> **Problem to solve**: Go through the entries below and pick out every line with "counterclockwise".

(Scene comparison data)

'''

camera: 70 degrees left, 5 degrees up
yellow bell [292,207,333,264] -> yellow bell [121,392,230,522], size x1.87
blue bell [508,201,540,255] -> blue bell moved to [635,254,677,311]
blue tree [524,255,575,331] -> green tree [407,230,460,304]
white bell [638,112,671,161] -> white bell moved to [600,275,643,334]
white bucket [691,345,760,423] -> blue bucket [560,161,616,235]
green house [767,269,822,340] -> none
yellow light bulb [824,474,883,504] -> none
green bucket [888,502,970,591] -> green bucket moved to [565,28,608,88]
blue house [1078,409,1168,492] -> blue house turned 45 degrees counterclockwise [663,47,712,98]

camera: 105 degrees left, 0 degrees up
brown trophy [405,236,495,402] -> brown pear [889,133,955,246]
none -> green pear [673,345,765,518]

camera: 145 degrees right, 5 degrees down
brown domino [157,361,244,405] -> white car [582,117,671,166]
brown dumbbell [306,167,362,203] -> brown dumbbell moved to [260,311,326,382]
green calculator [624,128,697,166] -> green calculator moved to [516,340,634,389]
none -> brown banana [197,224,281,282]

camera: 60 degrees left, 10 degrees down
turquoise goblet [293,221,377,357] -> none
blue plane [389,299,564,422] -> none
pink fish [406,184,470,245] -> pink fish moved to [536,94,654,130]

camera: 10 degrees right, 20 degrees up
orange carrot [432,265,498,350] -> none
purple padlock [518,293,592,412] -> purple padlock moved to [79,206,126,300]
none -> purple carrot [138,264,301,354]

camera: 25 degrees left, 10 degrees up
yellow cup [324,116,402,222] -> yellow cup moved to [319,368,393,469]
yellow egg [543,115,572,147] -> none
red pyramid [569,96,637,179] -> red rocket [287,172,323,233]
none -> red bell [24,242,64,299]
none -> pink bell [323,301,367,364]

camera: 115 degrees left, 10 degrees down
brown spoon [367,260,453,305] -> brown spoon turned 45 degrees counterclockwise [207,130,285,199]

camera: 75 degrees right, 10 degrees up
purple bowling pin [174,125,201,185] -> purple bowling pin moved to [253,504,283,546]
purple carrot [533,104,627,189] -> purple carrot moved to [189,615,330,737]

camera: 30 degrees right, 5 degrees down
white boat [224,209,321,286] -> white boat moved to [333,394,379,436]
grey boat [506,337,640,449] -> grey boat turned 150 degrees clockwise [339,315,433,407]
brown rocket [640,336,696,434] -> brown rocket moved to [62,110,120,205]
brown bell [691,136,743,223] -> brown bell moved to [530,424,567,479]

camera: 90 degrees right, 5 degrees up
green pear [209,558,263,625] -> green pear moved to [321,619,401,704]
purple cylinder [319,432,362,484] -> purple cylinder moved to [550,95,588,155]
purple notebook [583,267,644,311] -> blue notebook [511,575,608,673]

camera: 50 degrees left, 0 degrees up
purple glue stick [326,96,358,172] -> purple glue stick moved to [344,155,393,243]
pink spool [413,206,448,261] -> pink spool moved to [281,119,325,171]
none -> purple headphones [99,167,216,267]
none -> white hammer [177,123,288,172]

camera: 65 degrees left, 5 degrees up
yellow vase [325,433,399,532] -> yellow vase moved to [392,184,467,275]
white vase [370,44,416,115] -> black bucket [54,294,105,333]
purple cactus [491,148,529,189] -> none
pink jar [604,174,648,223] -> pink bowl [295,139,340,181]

'''

> **Answer for the task**:
blue house [1078,409,1168,492] -> blue house turned 45 degrees counterclockwise [663,47,712,98]
brown spoon [367,260,453,305] -> brown spoon turned 45 degrees counterclockwise [207,130,285,199]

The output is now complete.